Task material below:

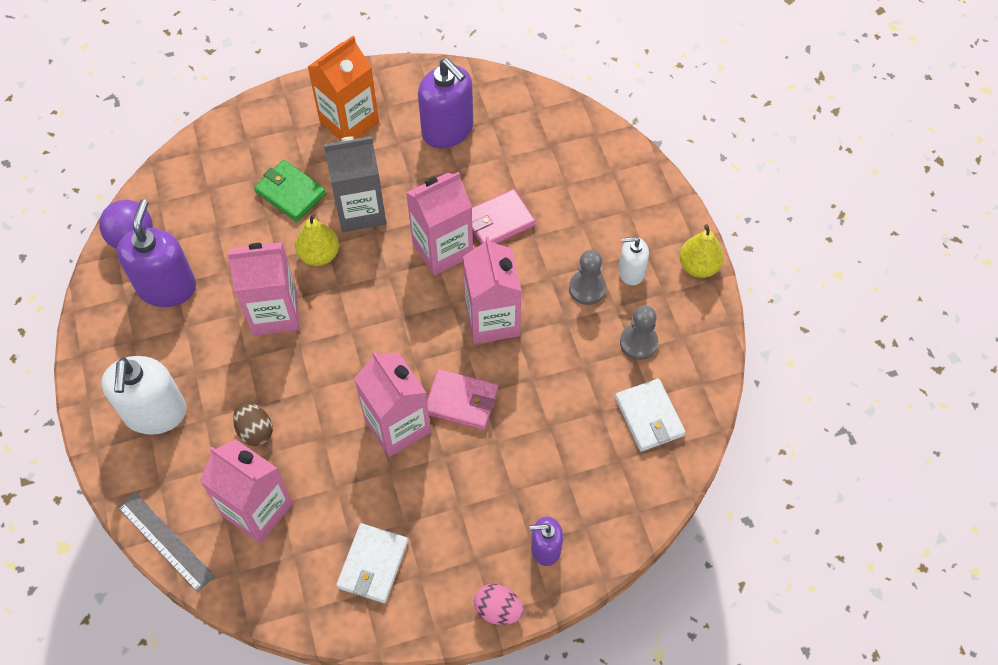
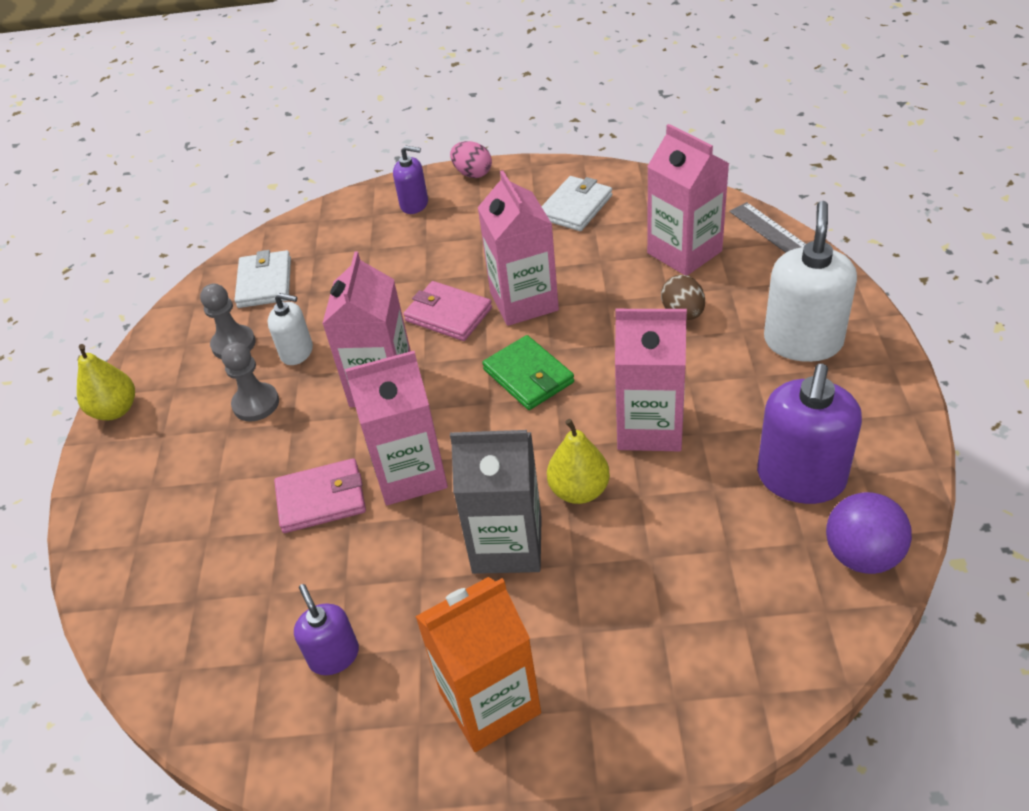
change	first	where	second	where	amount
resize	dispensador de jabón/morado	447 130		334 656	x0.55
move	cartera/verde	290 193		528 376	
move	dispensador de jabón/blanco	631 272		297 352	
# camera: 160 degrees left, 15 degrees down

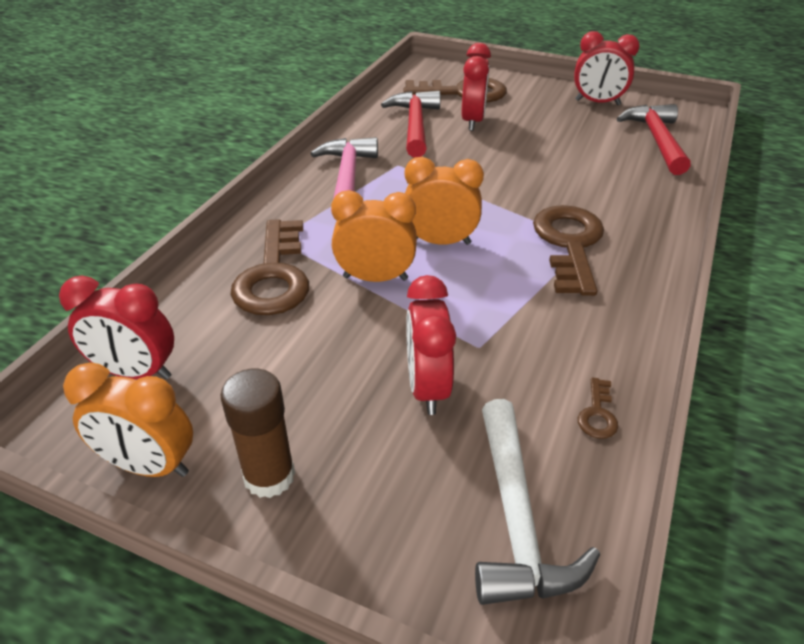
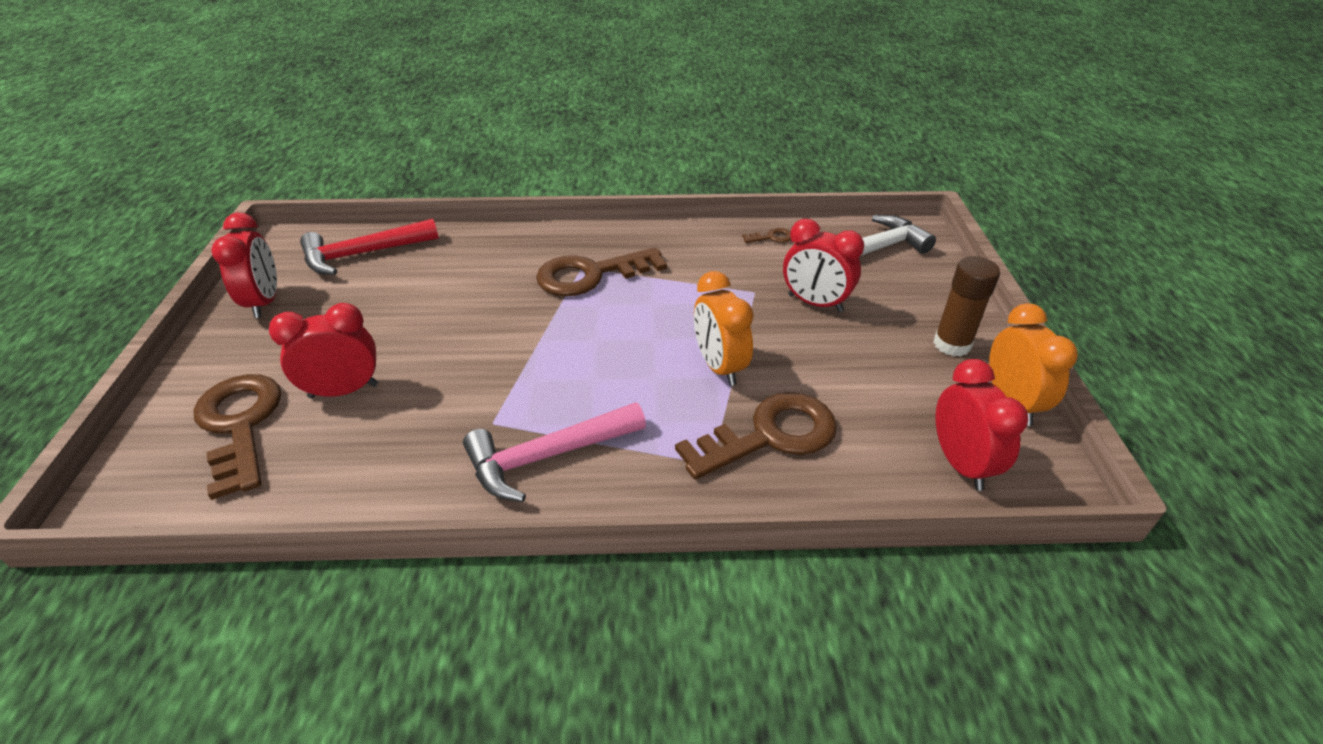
change	first	where	second	where	amount
delete	martillo/rojo	415 125			
delete	despertador/naranja	440 242			
rotate	despertador/rojo	427 387		815 303	60 degrees clockwise
# camera: 115 degrees left, 0 degrees up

End of Task material.

= Exercise instructions =
Copy out each line of the records where the string "jabón" appears.

= The completed task =
resize	dispensador de jabón/morado	447 130		334 656	x0.55
move	dispensador de jabón/blanco	631 272		297 352	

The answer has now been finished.